| EXERCISE BRIEF |
From the first line to the last, restate the material word for word; pictures stay out.

---*---

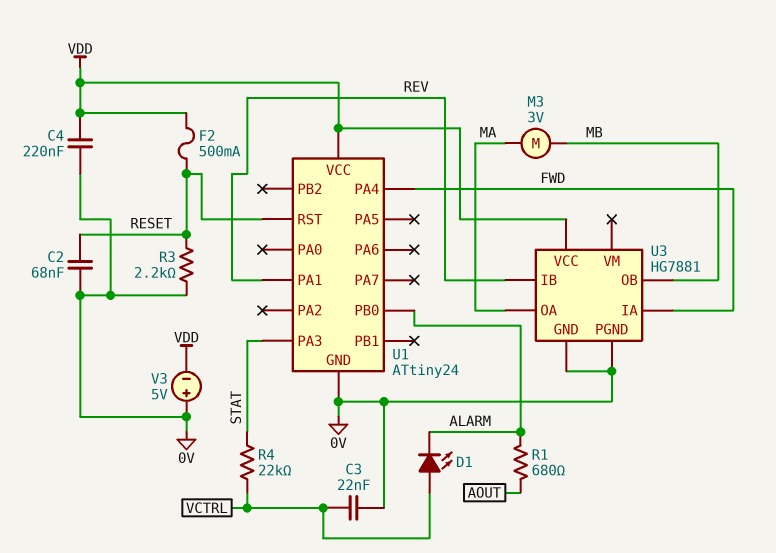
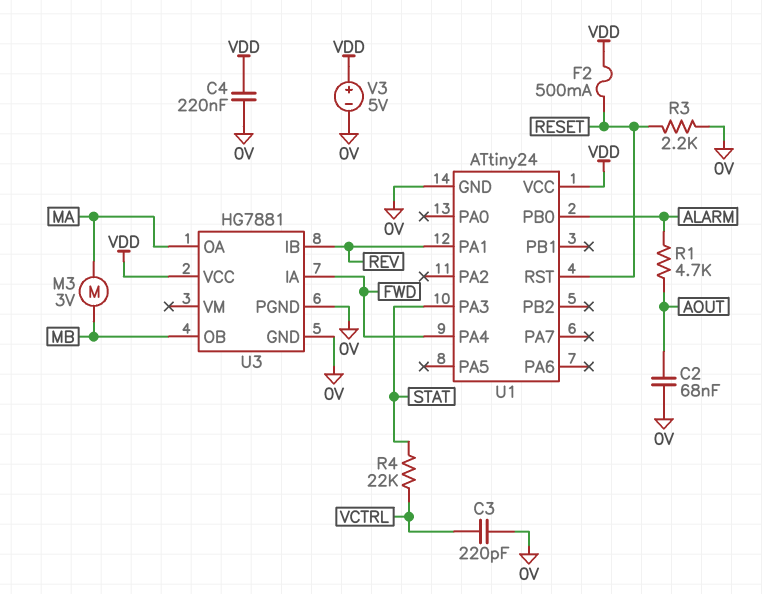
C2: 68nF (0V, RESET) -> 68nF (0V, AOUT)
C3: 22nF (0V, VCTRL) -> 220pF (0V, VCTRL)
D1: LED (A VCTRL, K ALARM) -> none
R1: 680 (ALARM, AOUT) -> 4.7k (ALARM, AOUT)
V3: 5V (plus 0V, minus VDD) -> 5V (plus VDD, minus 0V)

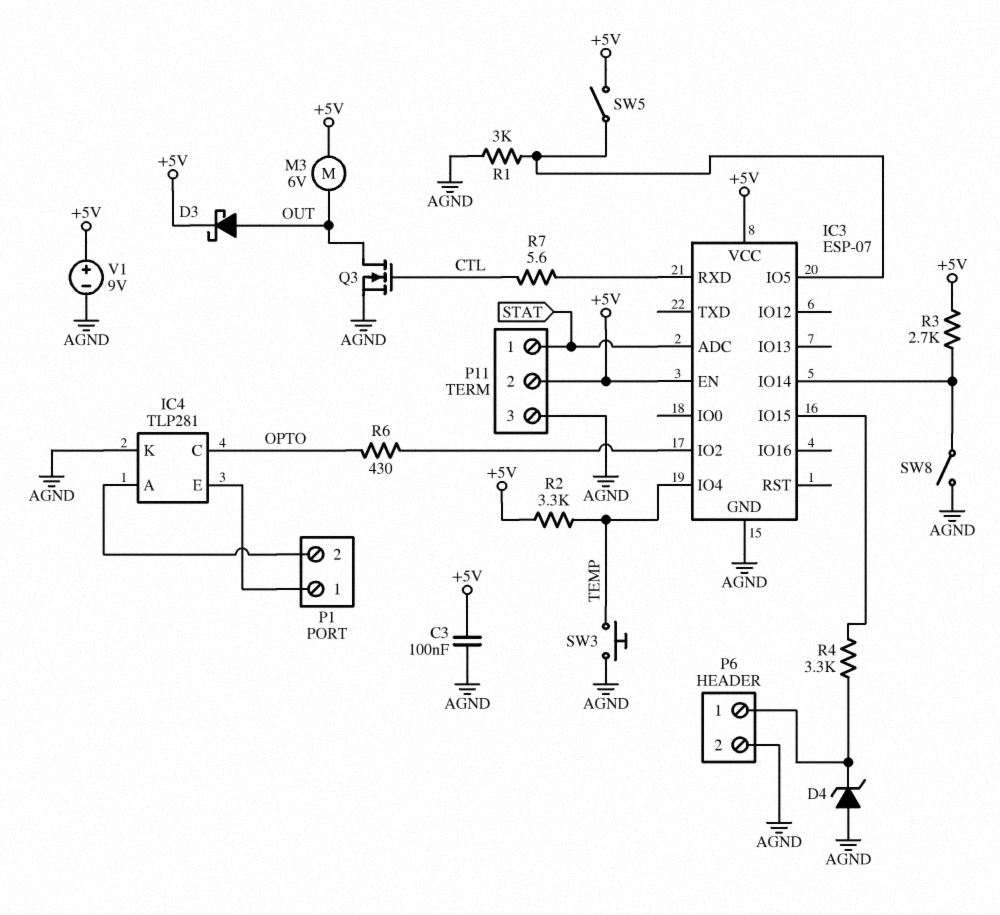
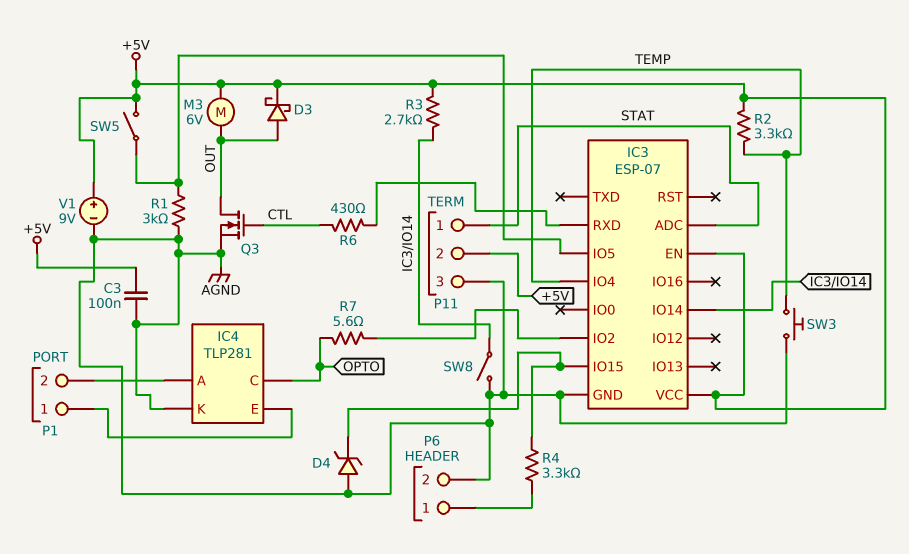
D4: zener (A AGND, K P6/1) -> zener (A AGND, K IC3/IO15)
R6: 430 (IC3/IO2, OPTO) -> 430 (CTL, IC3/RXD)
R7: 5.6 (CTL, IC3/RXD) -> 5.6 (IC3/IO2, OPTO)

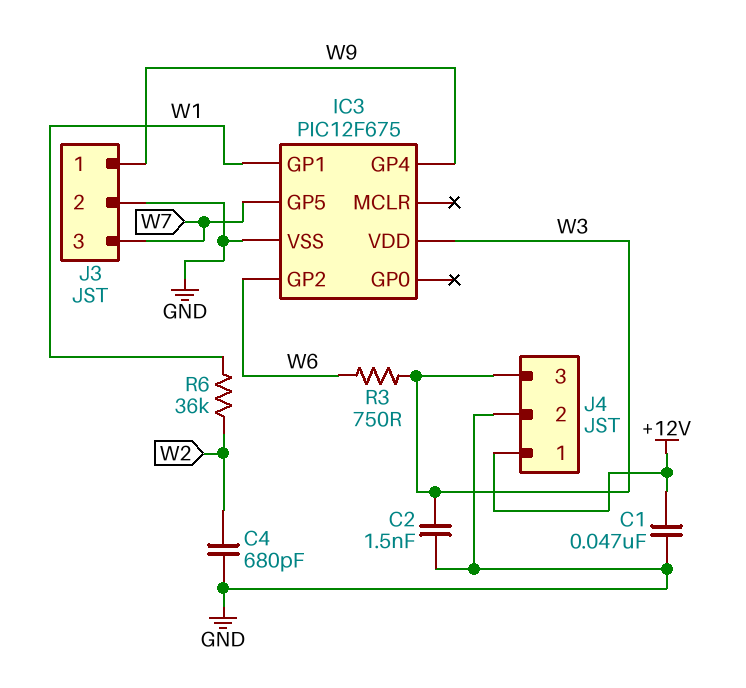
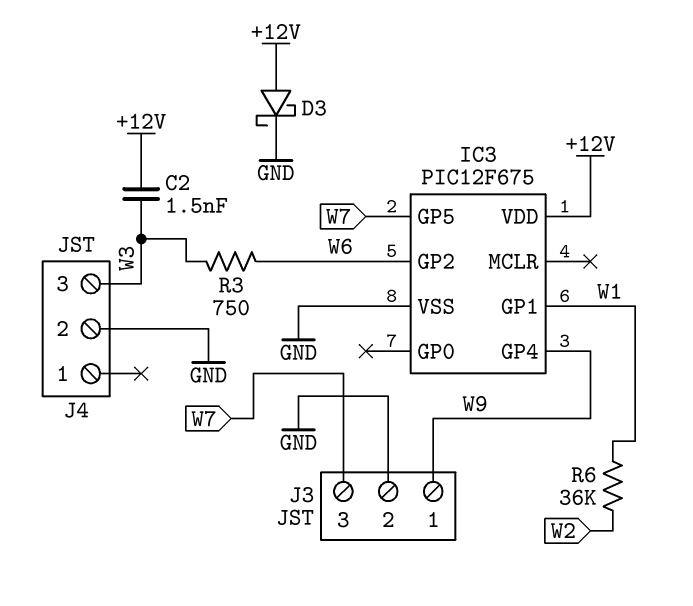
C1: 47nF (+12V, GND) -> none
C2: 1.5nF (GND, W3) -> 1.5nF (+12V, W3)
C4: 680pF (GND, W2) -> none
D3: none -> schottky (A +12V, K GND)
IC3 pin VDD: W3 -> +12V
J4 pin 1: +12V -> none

---*---

| RESPONSE TO THIS EXERCISE |
C2: 68nF (0V, RESET) -> 68nF (0V, AOUT)
C3: 22nF (0V, VCTRL) -> 220pF (0V, VCTRL)
D1: LED (A VCTRL, K ALARM) -> none
R1: 680 (ALARM, AOUT) -> 4.7k (ALARM, AOUT)
V3: 5V (plus 0V, minus VDD) -> 5V (plus VDD, minus 0V)

D4: zener (A AGND, K P6/1) -> zener (A AGND, K IC3/IO15)
R6: 430 (IC3/IO2, OPTO) -> 430 (CTL, IC3/RXD)
R7: 5.6 (CTL, IC3/RXD) -> 5.6 (IC3/IO2, OPTO)

C1: 47nF (+12V, GND) -> none
C2: 1.5nF (GND, W3) -> 1.5nF (+12V, W3)
C4: 680pF (GND, W2) -> none
D3: none -> schottky (A +12V, K GND)
IC3 pin VDD: W3 -> +12V
J4 pin 1: +12V -> none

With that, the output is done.